Data excerpt =>
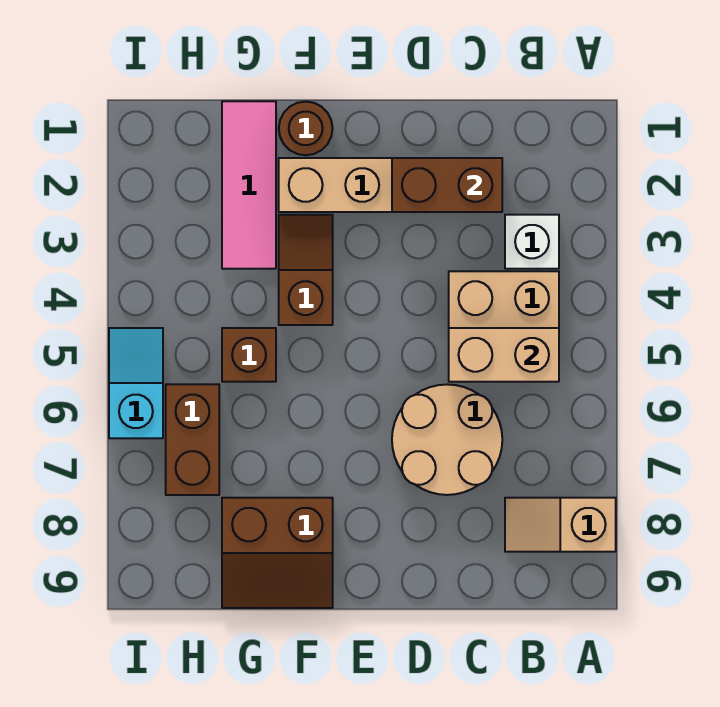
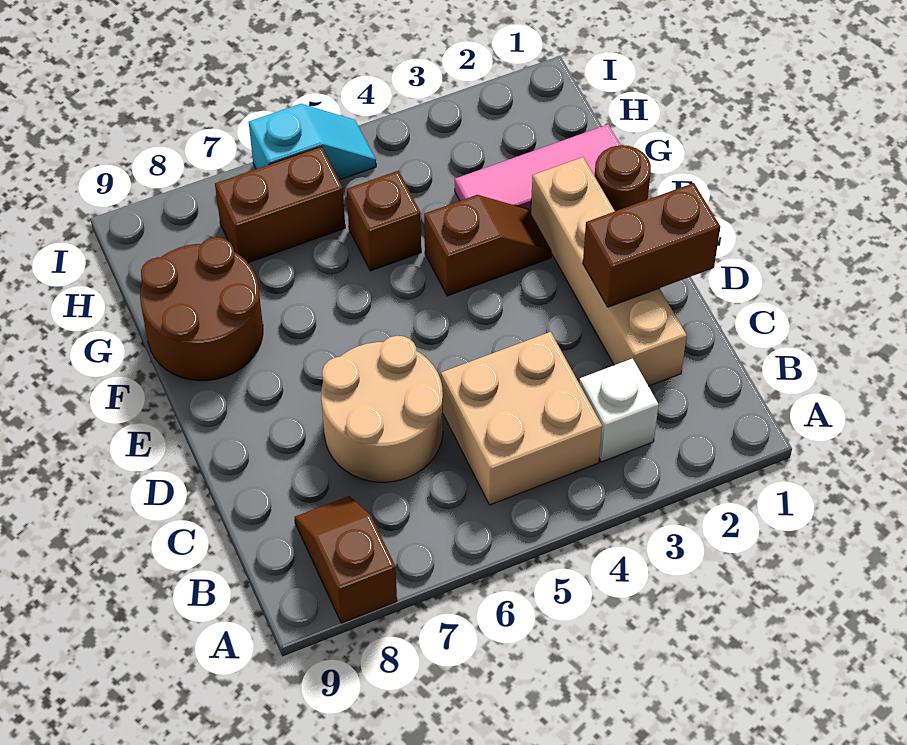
tan slope A8:B8 level 1 top A -> brown slope A8:B8 level 1 top A
tan brick B5:C5 level 2 -> none
brown brick C2:D2 level 2 -> brown brick D1:D2 level 2
brown slope F8:G9 level 1 top 8 -> brown round brick F8:G9 level 1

Exercise goal => Return every line above word for word, minus images.

Result =>
tan slope A8:B8 level 1 top A -> brown slope A8:B8 level 1 top A
tan brick B5:C5 level 2 -> none
brown brick C2:D2 level 2 -> brown brick D1:D2 level 2
brown slope F8:G9 level 1 top 8 -> brown round brick F8:G9 level 1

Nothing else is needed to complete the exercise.